Output the data unchanged and complete, minus the images.

--- Data extracts ---

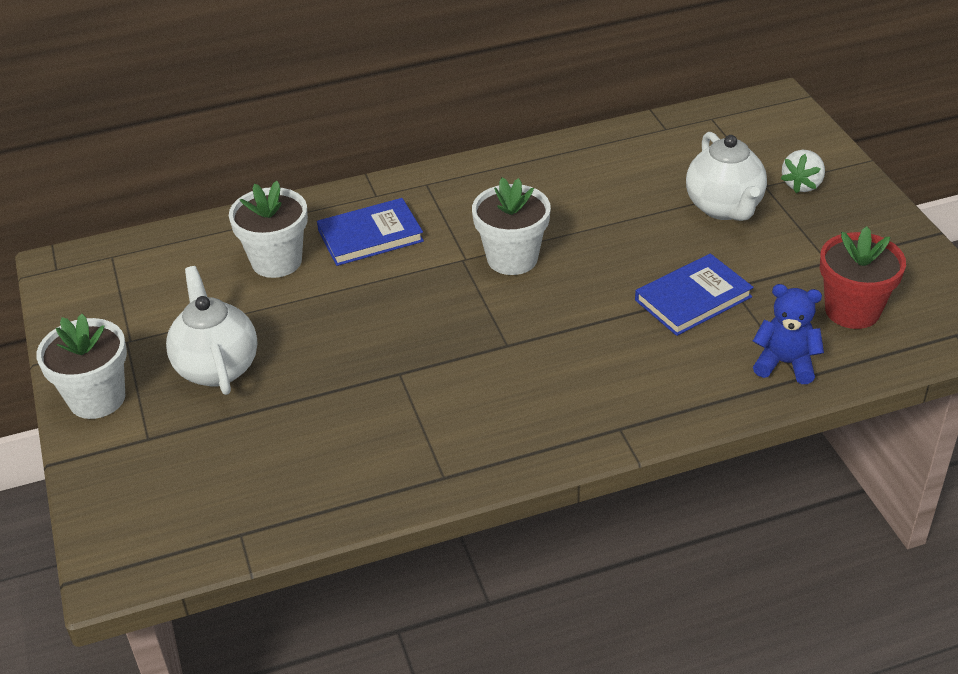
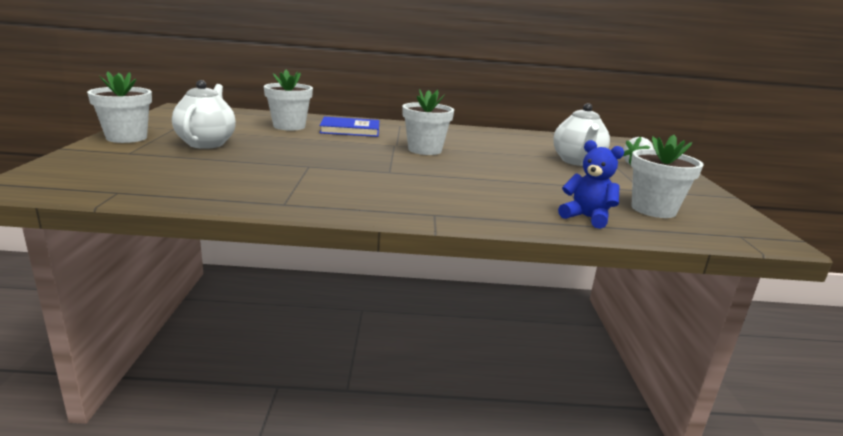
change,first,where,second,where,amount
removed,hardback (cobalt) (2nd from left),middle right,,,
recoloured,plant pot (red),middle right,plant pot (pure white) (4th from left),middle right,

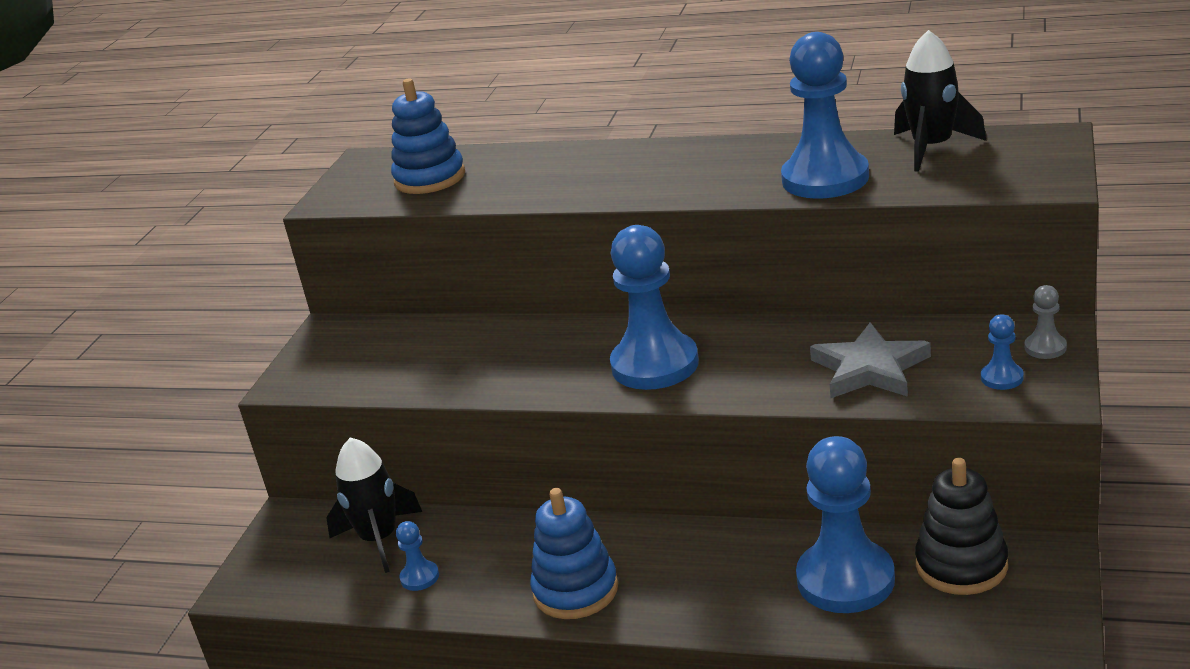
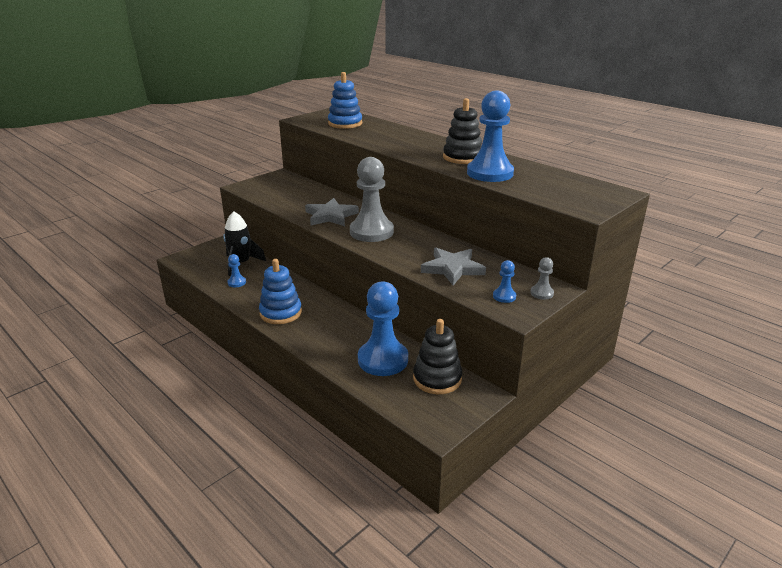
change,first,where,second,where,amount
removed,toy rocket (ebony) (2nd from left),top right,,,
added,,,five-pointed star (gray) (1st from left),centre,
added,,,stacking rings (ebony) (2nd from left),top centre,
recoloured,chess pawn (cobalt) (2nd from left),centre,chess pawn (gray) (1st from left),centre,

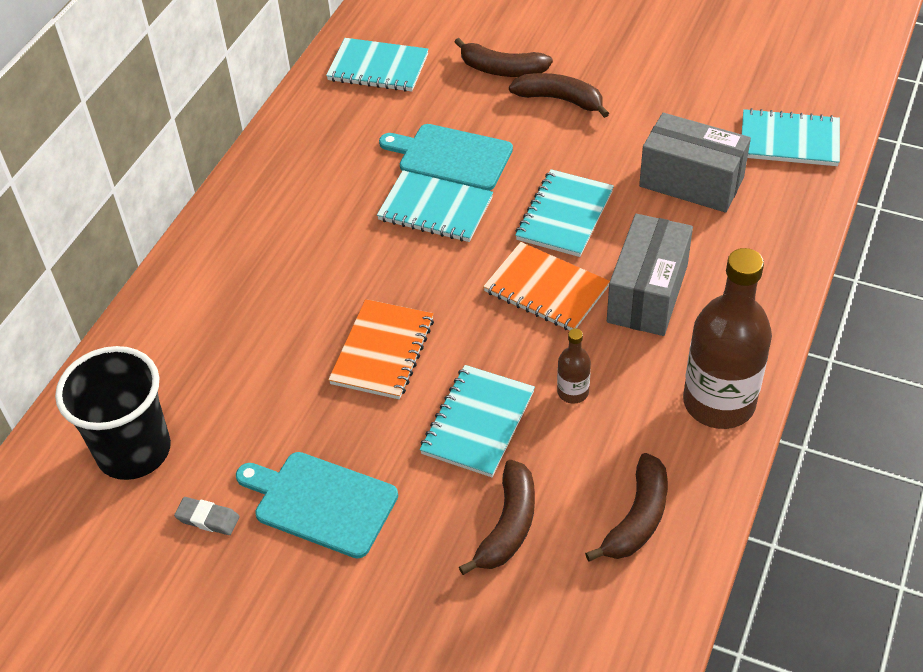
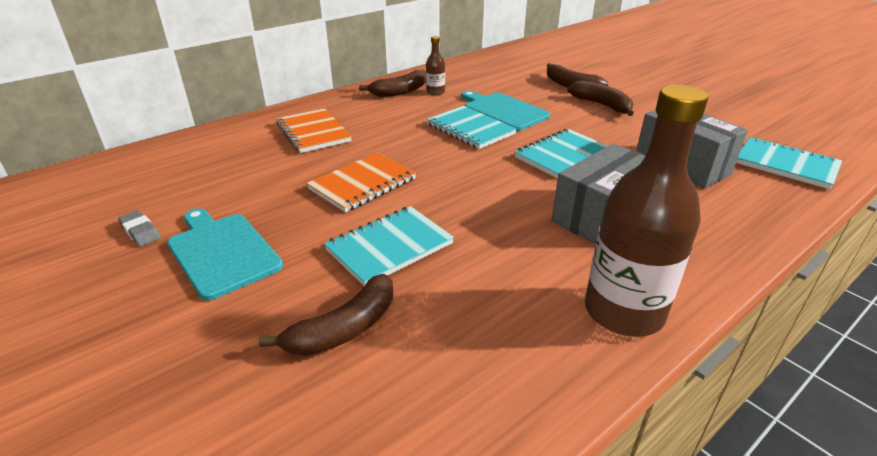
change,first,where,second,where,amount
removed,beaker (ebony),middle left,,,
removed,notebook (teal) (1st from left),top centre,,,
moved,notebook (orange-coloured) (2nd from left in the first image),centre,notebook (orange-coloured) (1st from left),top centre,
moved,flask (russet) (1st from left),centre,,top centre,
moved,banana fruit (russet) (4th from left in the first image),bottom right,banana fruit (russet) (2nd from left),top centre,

---

» Reply
change,first,where,second,where,amount
removed,hardback (cobalt) (2nd from left),middle right,,,
recoloured,plant pot (red),middle right,plant pot (pure white) (4th from left),middle right,

change,first,where,second,where,amount
removed,toy rocket (ebony) (2nd from left),top right,,,
added,,,five-pointed star (gray) (1st from left),centre,
added,,,stacking rings (ebony) (2nd from left),top centre,
recoloured,chess pawn (cobalt) (2nd from left),centre,chess pawn (gray) (1st from left),centre,

change,first,where,second,where,amount
removed,beaker (ebony),middle left,,,
removed,notebook (teal) (1st from left),top centre,,,
moved,notebook (orange-coloured) (2nd from left in the first image),centre,notebook (orange-coloured) (1st from left),top centre,
moved,flask (russet) (1st from left),centre,,top centre,
moved,banana fruit (russet) (4th from left in the first image),bottom right,banana fruit (russet) (2nd from left),top centre,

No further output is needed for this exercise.